**Task prompt:**
For the records below, please print exactly and only the lines from the one with "Activity - roster381: [260,496,732,724]" down to the one with "Verico: [100,387,134,421] ->", both ends included, omitting the pictures.

**Records shown:**
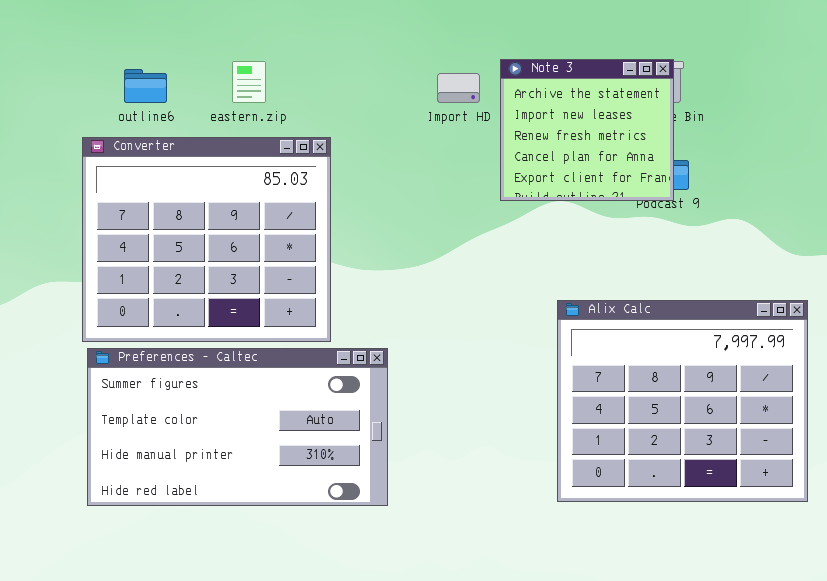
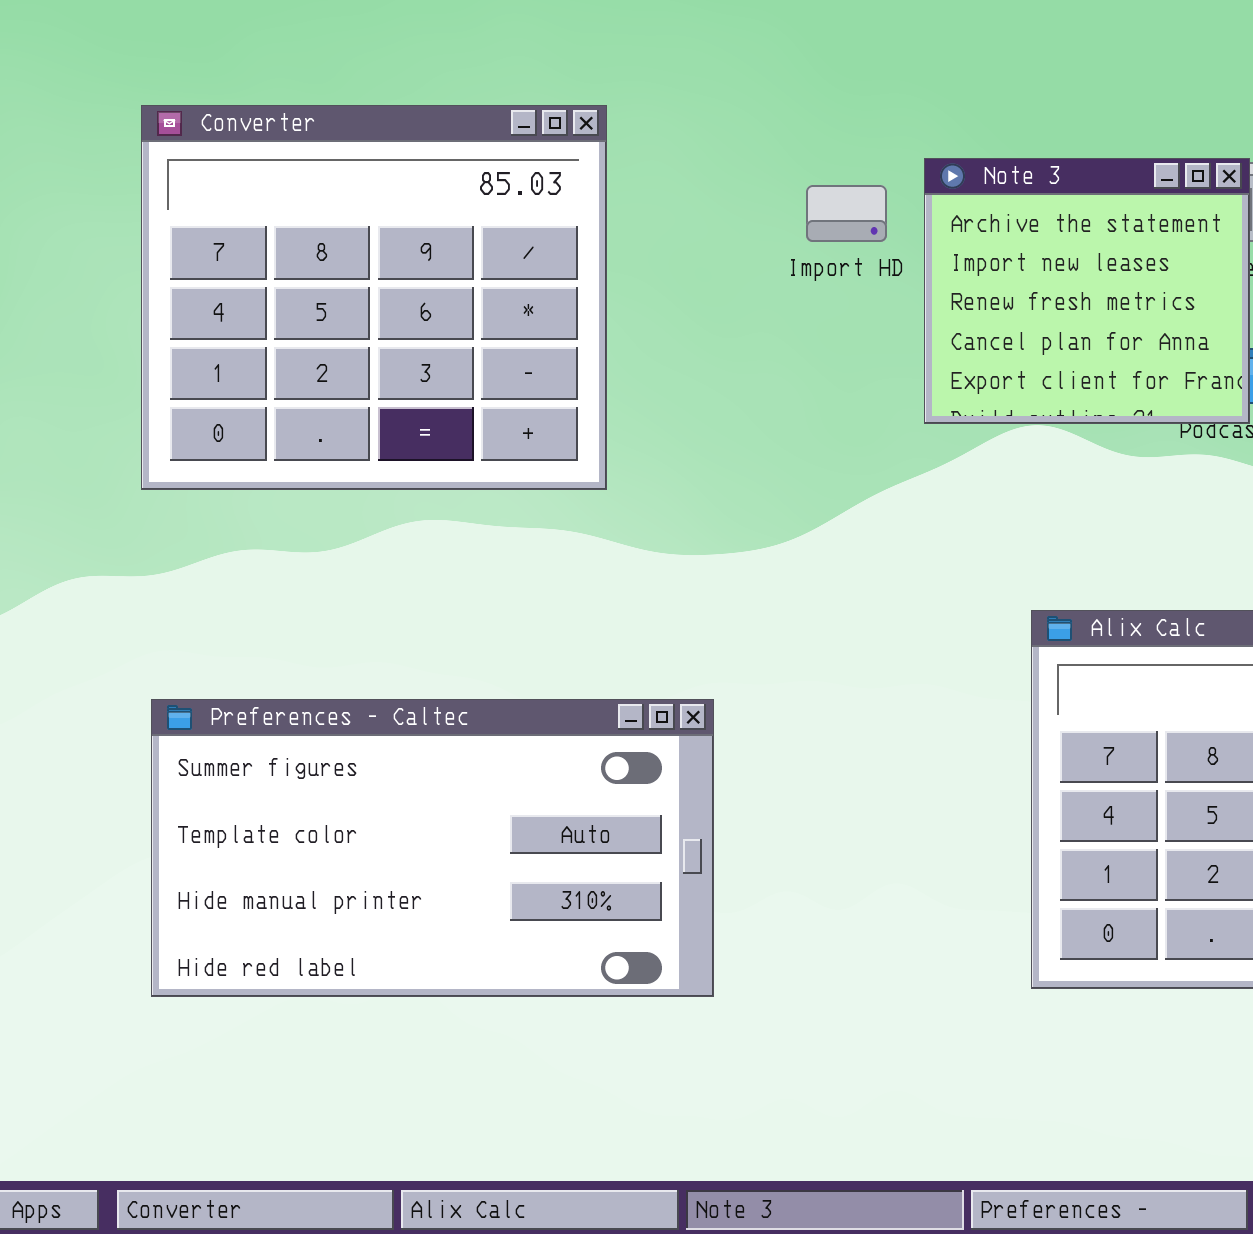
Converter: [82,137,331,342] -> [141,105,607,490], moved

---

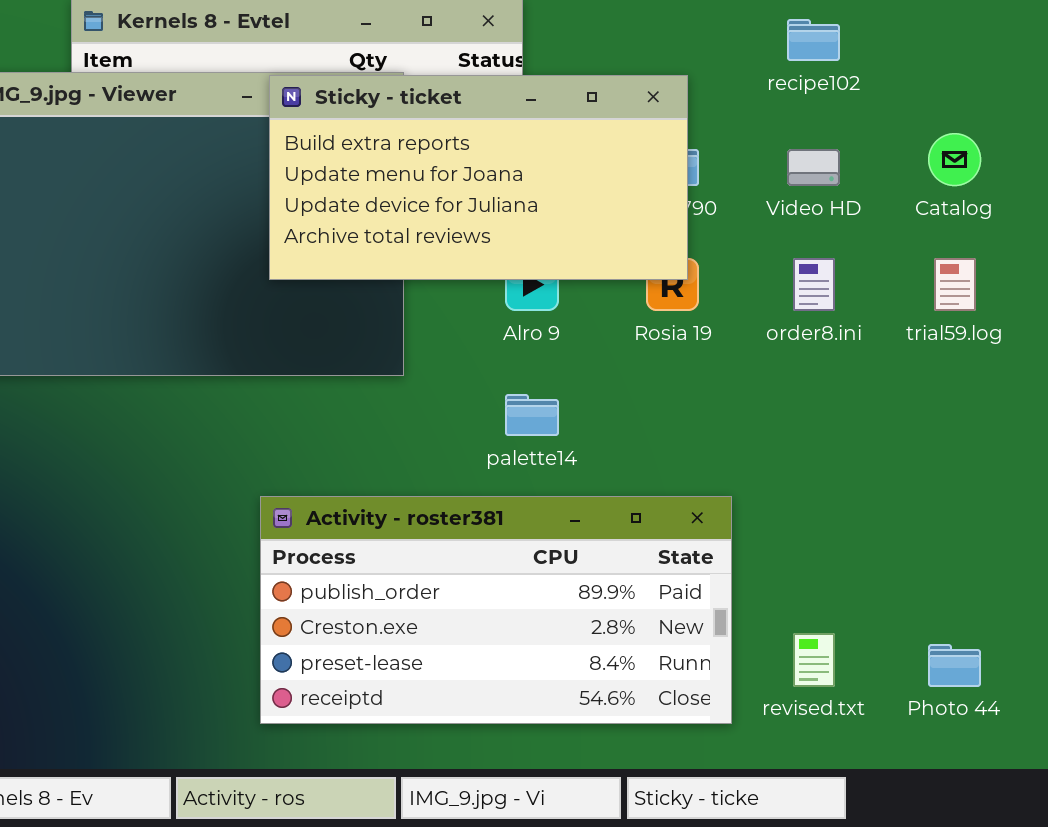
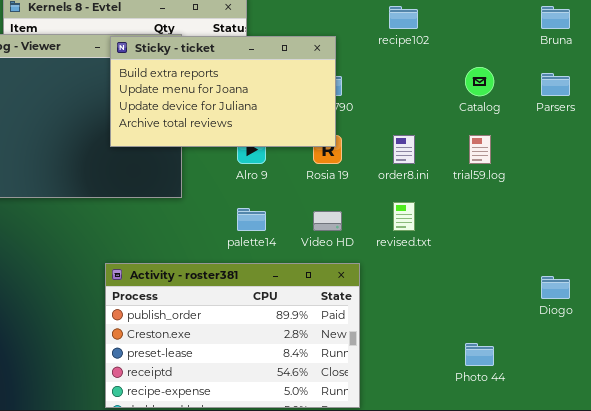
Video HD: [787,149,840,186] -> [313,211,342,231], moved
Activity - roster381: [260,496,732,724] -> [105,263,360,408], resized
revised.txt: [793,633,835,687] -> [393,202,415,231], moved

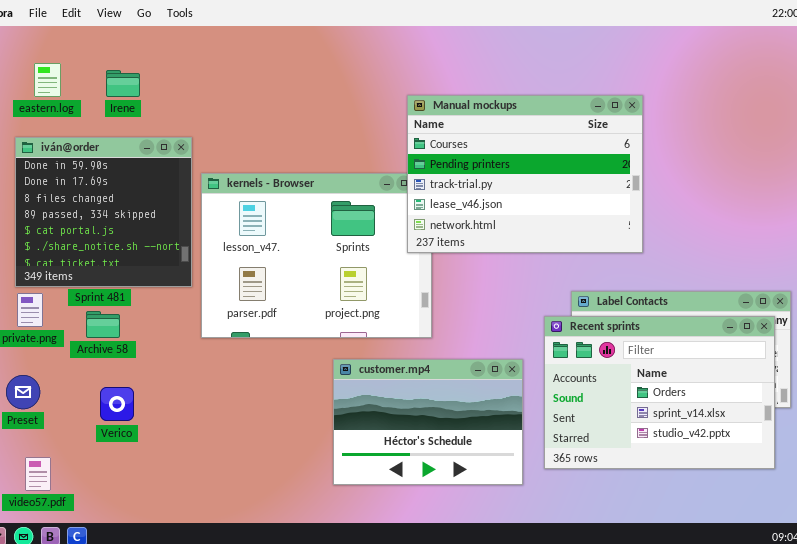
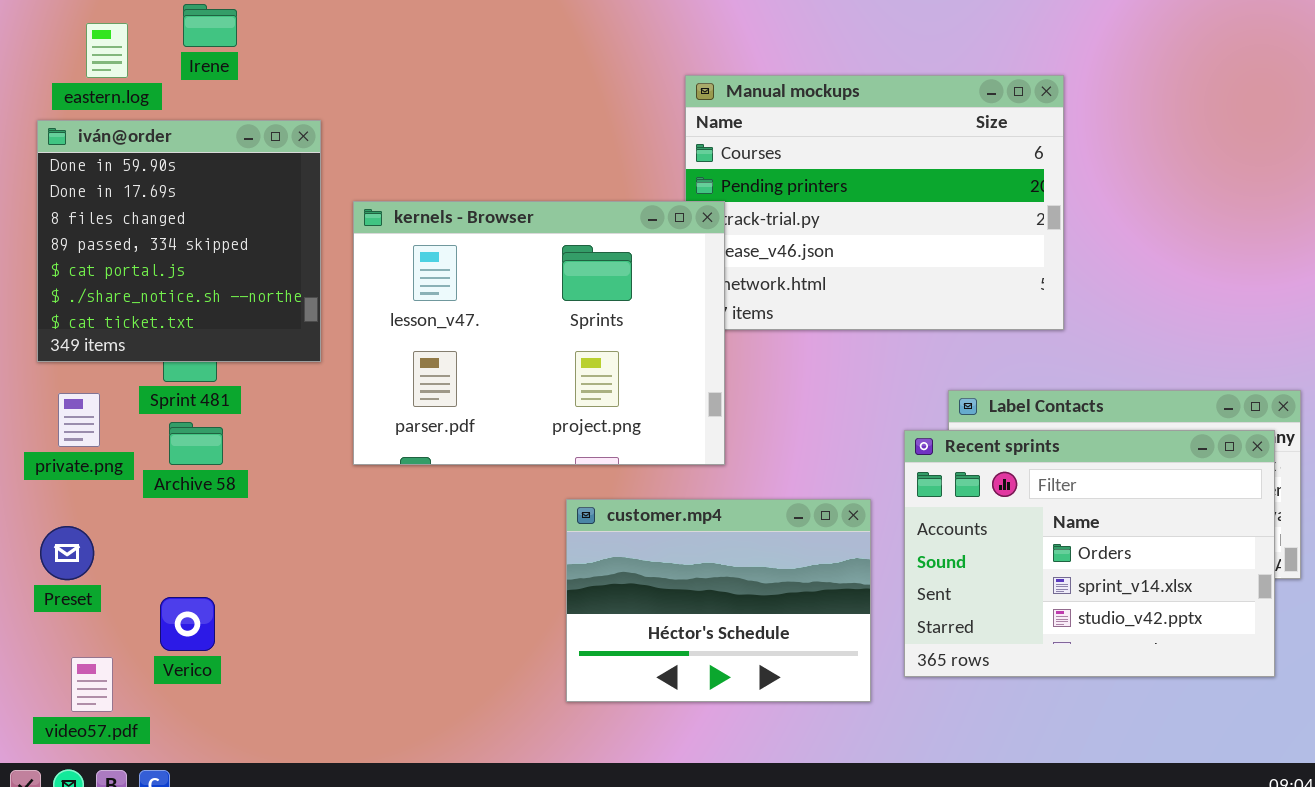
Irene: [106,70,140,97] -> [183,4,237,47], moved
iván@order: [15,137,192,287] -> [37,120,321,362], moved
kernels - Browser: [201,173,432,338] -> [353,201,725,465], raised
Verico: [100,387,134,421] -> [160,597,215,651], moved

**Answer below:**
Activity - roster381: [260,496,732,724] -> [105,263,360,408], resized
revised.txt: [793,633,835,687] -> [393,202,415,231], moved

Irene: [106,70,140,97] -> [183,4,237,47], moved
iván@order: [15,137,192,287] -> [37,120,321,362], moved
kernels - Browser: [201,173,432,338] -> [353,201,725,465], raised
Verico: [100,387,134,421] -> [160,597,215,651], moved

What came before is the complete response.